### The task
Check each line of the records for "flashlight"; collect those that have it.

### Material for the task
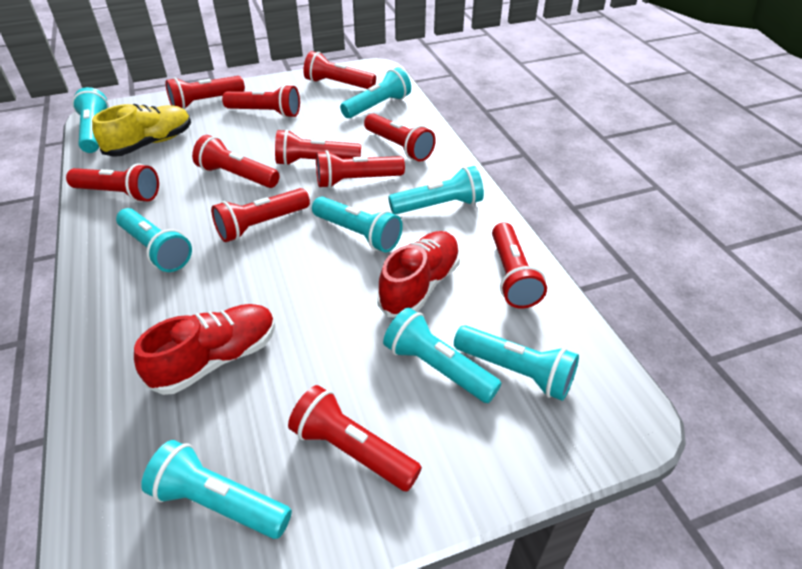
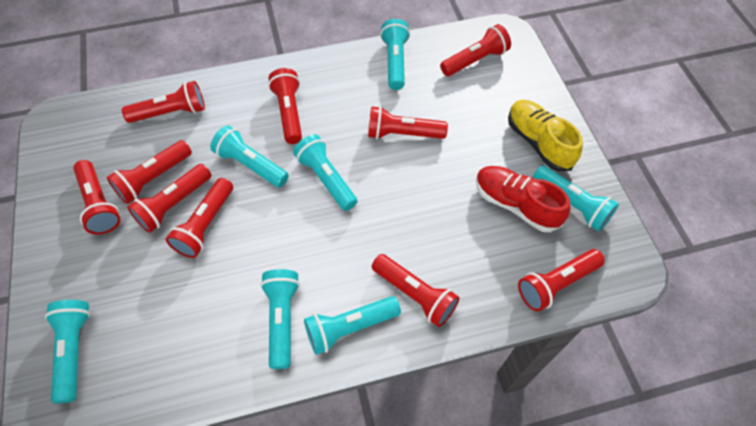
red flashlight: 11 -> 10
red shoe: 2 -> 1
turquoise flashlight: 8 -> 7

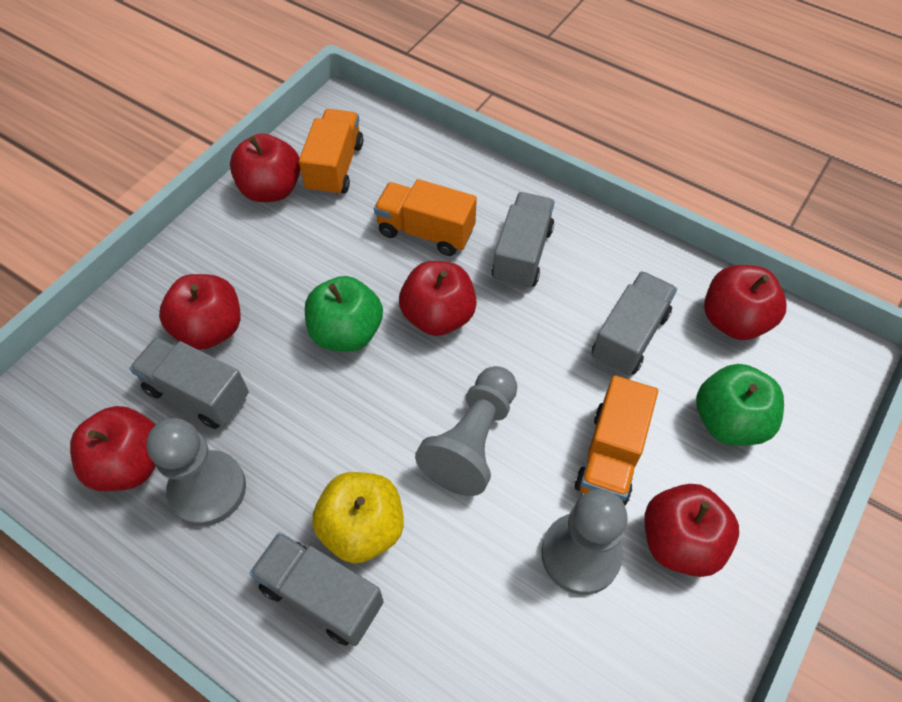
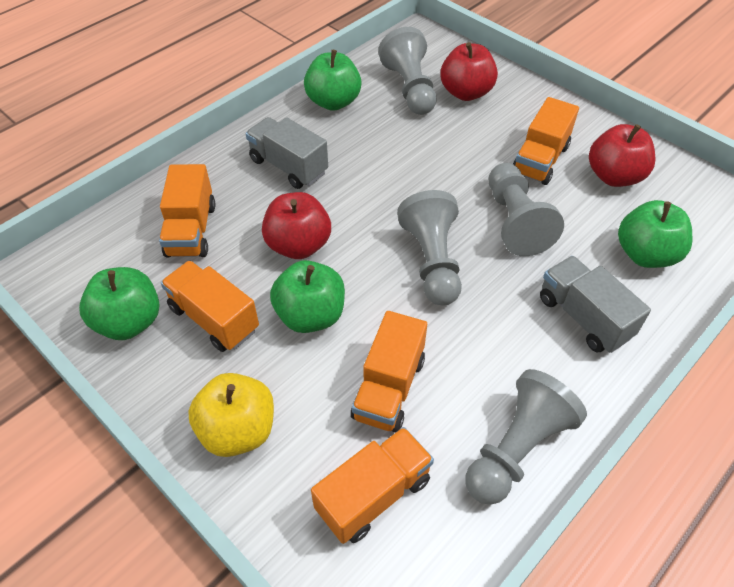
green apple: 2 -> 4
grey pawn: 3 -> 4
grey truck: 4 -> 2
orange truck: 3 -> 5
red apple: 6 -> 3

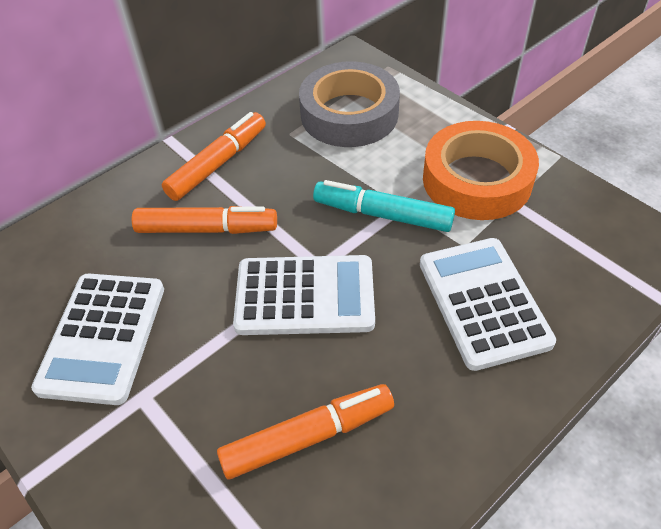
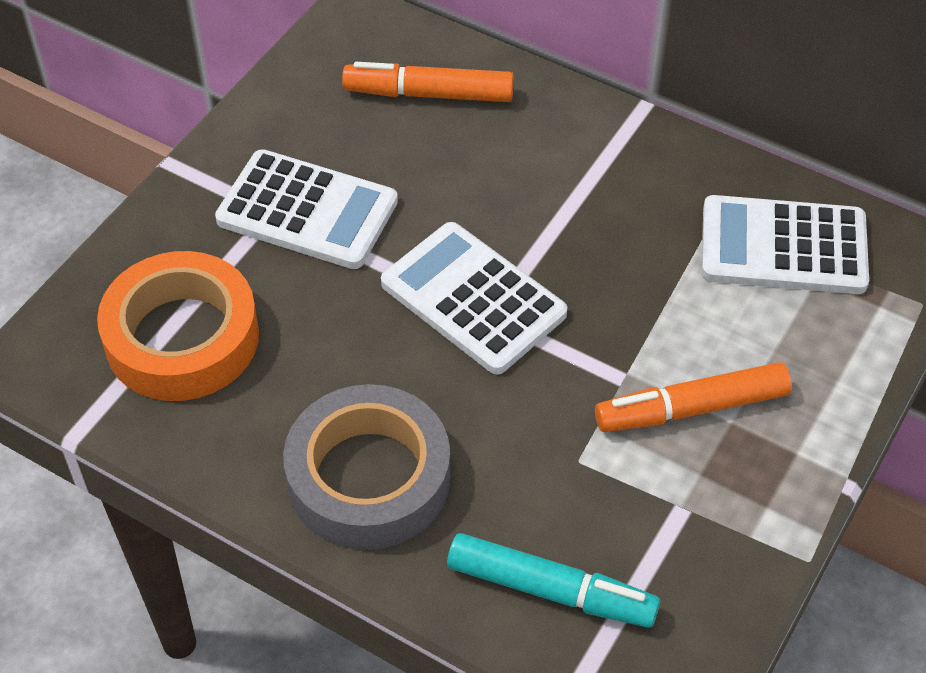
orange marker: 3 -> 2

### Response for this exercise
red flashlight: 11 -> 10
turquoise flashlight: 8 -> 7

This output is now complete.